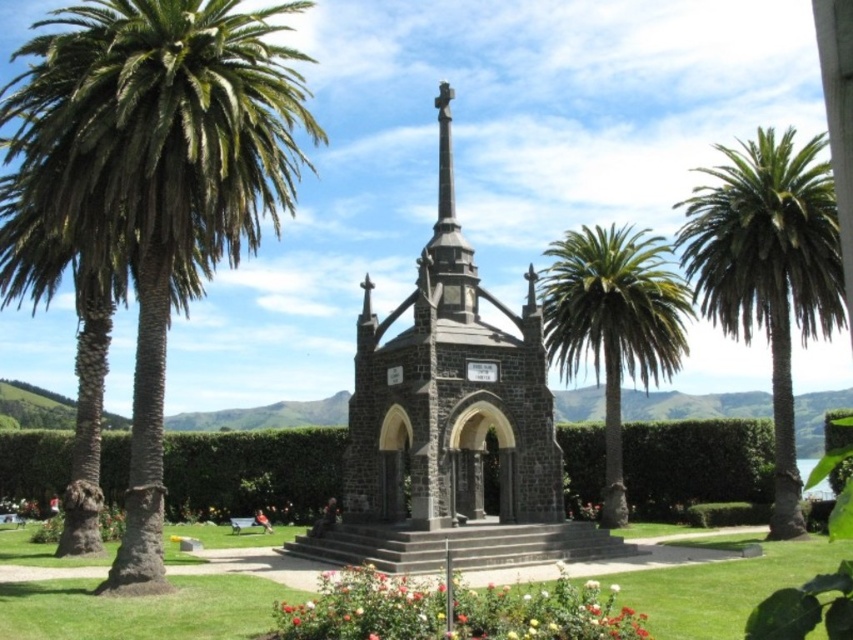
Where is `green leafy palm tree at center`? This screenshot has width=853, height=640. green leafy palm tree at center is located at coordinates (613, 324).

Can you confirm if green leafy palm tree at center is taller than green leafy hedge at center?

Yes, green leafy palm tree at center is taller than green leafy hedge at center.

Which is behind, point (589, 317) or point (637, 506)?

The point (637, 506) is behind.

Find the location of a particular element. green leafy palm tree at center is located at coordinates (613, 324).

Which of these two, green leafy palm at left or multicolored petals at lower center, stands taller?

green leafy palm at left is taller.

Can you confirm if green leafy palm at left is positioned to the right of multicolored petals at lower center?

Incorrect, green leafy palm at left is not on the right side of multicolored petals at lower center.

Where is `green leafy palm at left`? The image size is (853, 640). green leafy palm at left is located at coordinates (160, 173).

Locate an element on the screen. green leafy palm at left is located at coordinates (160, 173).

From the picture: Between green leafy hedge at center and white matte flower at center, which one has less height?

white matte flower at center is shorter.

This screenshot has height=640, width=853. Describe the element at coordinates (695, 465) in the screenshot. I see `green leafy hedge at center` at that location.

Where is `green leafy hedge at center`? The height and width of the screenshot is (640, 853). green leafy hedge at center is located at coordinates (695, 465).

→ **Exercise aim**
Report every line of the records that contains the string "This", copying each line in full. Case counts.

→ **Reply to the task**
Where is `green leafy palm tree at center`? This screenshot has width=853, height=640. green leafy palm tree at center is located at coordinates (613, 324).
This screenshot has height=640, width=853. Describe the element at coordinates (695, 465) in the screenshot. I see `green leafy hedge at center` at that location.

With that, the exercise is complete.